TO DO
Could you set down only the lines from the one including "CN2 pin 2: GND -> 3V3" to the end of the records below, inclusive and exact, leaving pictures out?

Data entries
● ● ● ● ● ● ●

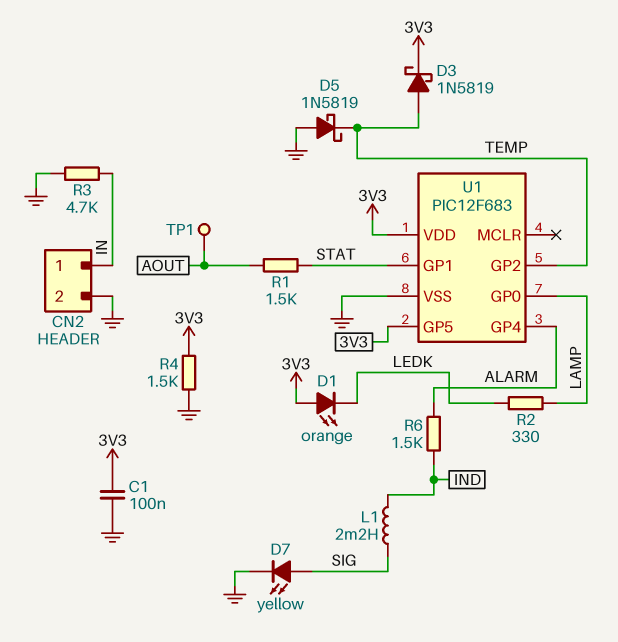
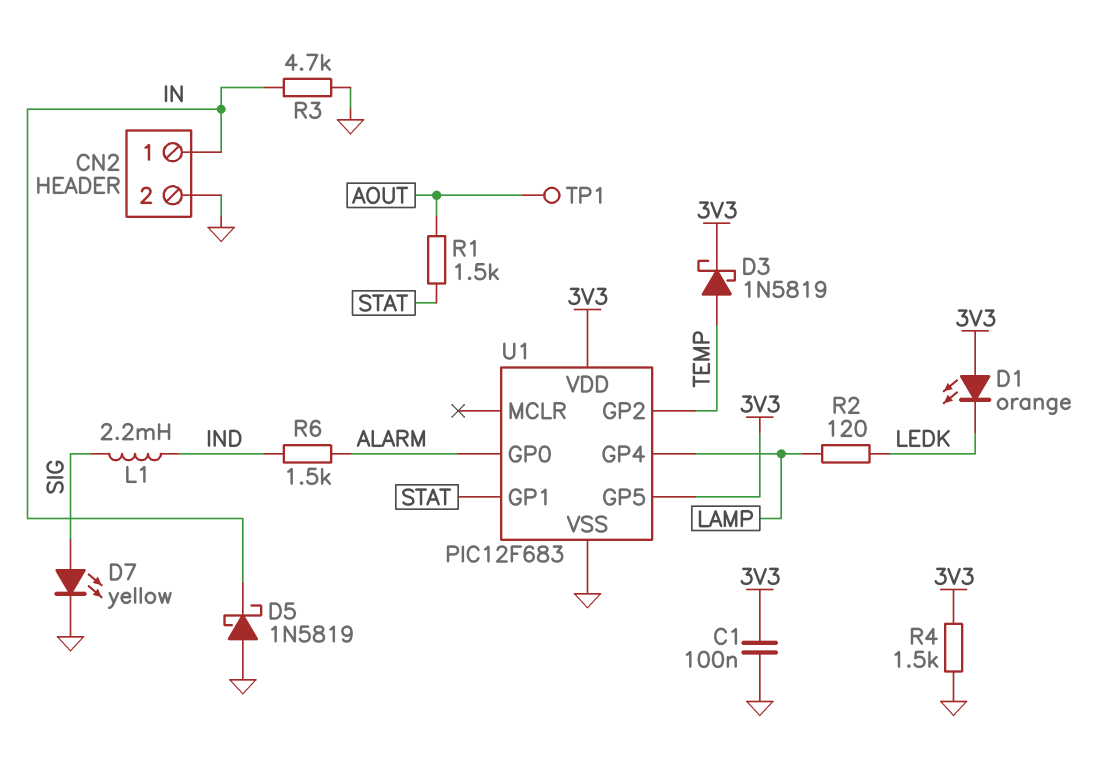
D5: schottky 1N5819 (A GND, K TEMP) -> schottky 1N5819 (A GND, K IN)
R2: 330 (LAMP, LEDK) -> 120 (LAMP, LEDK)
U1 pin GP0: LAMP -> ALARM
U1 pin GP4: ALARM -> LAMP

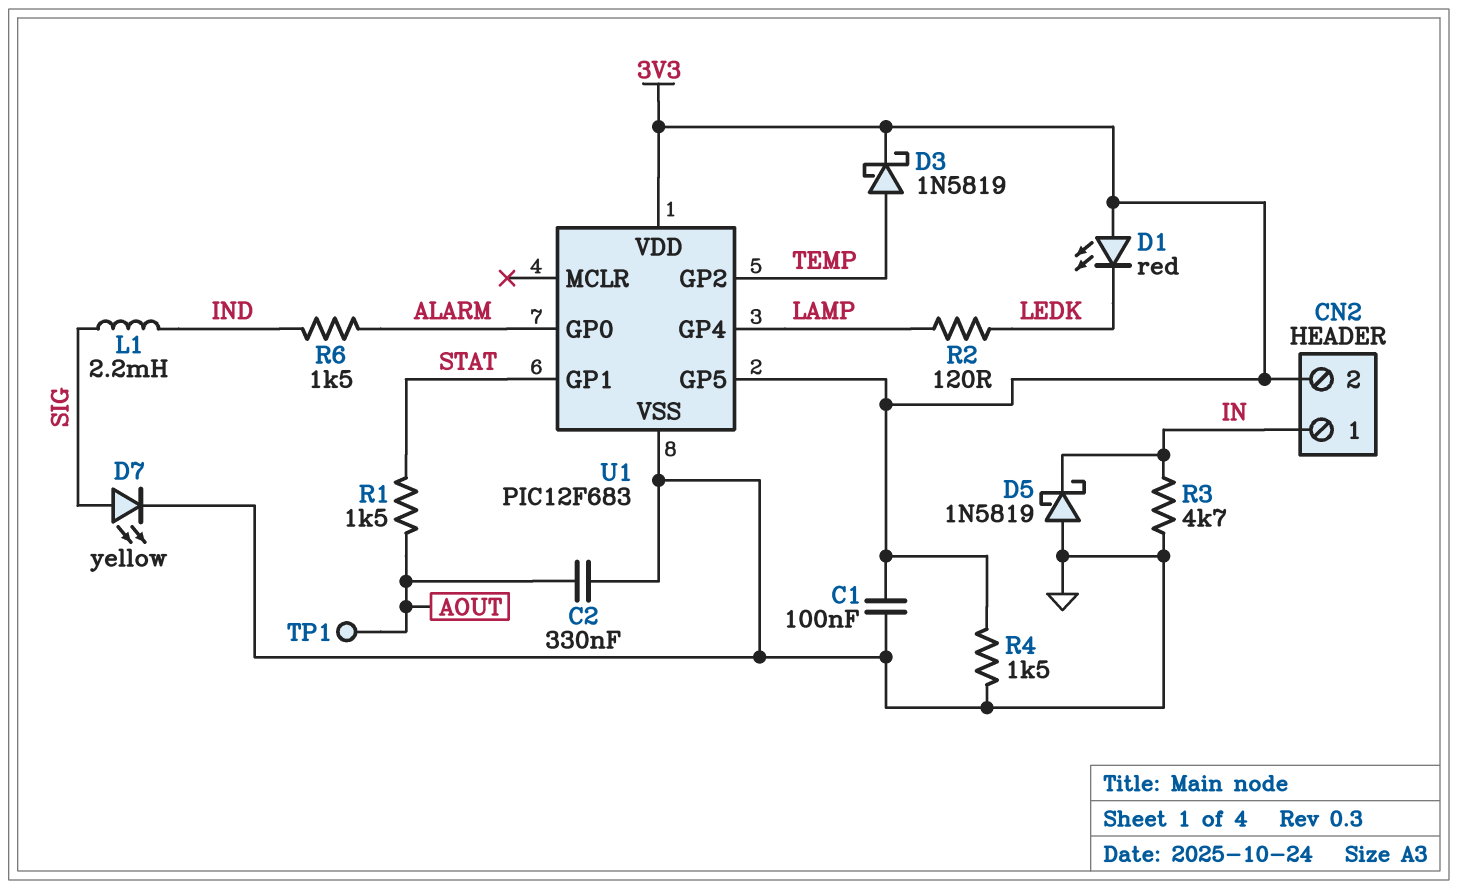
C2: none -> 330nF (AOUT, GND)
CN2 pin 2: GND -> 3V3
D1: LED orange (A 3V3, K LEDK) -> LED red (A 3V3, K LEDK)

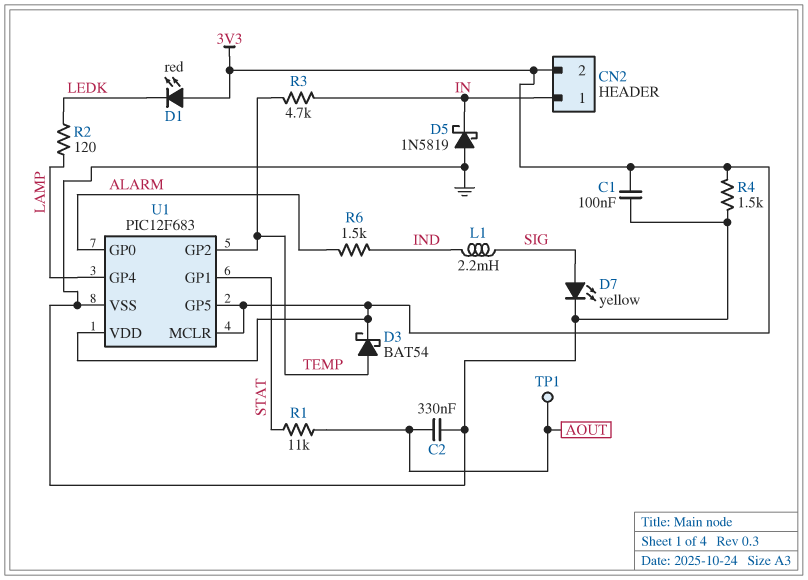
D3: schottky 1N5819 (A TEMP, K 3V3) -> schottky BAT54 (A TEMP, K 3V3)
R1: 1.5k (AOUT, STAT) -> 11k (AOUT, STAT)
R3: 4.7k (GND, IN) -> 4.7k (IN, TEMP)
U1 pin MCLR: none -> 3V3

● ● ● ● ● ● ●

YOUR RESPONSE
CN2 pin 2: GND -> 3V3
D1: LED orange (A 3V3, K LEDK) -> LED red (A 3V3, K LEDK)

D3: schottky 1N5819 (A TEMP, K 3V3) -> schottky BAT54 (A TEMP, K 3V3)
R1: 1.5k (AOUT, STAT) -> 11k (AOUT, STAT)
R3: 4.7k (GND, IN) -> 4.7k (IN, TEMP)
U1 pin MCLR: none -> 3V3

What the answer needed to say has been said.